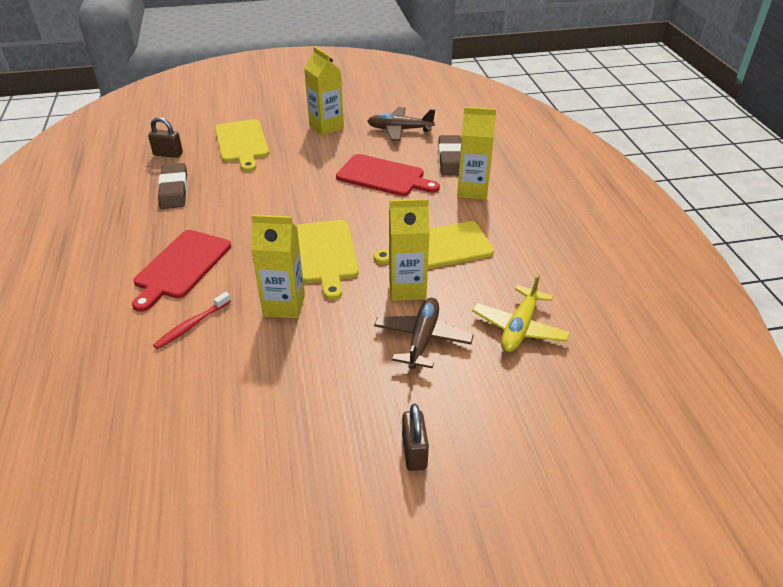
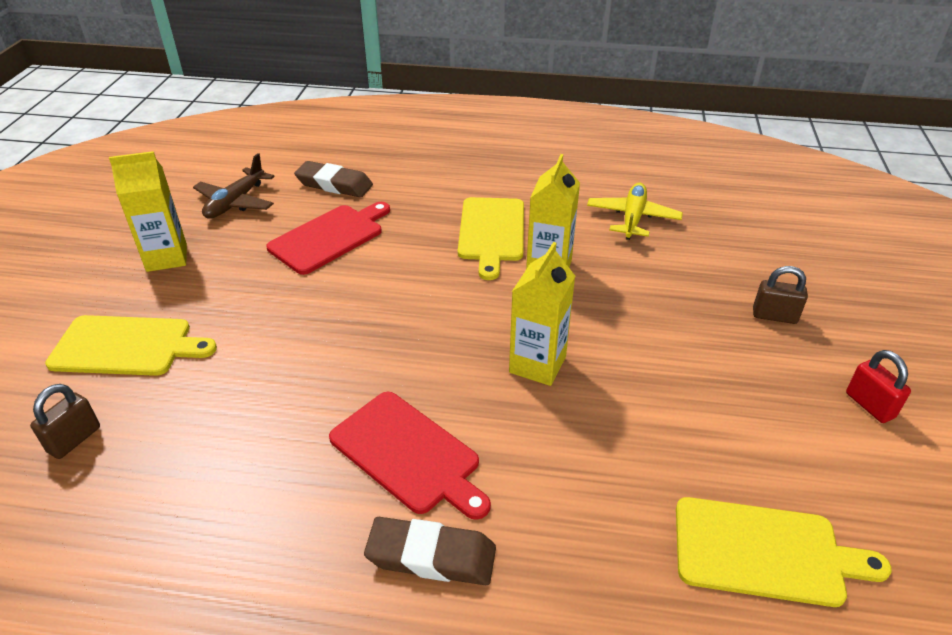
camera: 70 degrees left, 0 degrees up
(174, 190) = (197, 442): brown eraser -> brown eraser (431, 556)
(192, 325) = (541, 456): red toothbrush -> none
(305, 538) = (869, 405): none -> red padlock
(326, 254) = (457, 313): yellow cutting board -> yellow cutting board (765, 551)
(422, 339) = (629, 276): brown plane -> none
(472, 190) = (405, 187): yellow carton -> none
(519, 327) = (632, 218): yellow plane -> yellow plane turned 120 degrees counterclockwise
═══
▶ WHAT TO WORK ON
Having found the line that contains "(192, 325) = (541, 456): red", set down that line and all the rest through the end of the records, exactly.

▶ EXERCISE OUTPUT
(192, 325) = (541, 456): red toothbrush -> none
(305, 538) = (869, 405): none -> red padlock
(326, 254) = (457, 313): yellow cutting board -> yellow cutting board (765, 551)
(422, 339) = (629, 276): brown plane -> none
(472, 190) = (405, 187): yellow carton -> none
(519, 327) = (632, 218): yellow plane -> yellow plane turned 120 degrees counterclockwise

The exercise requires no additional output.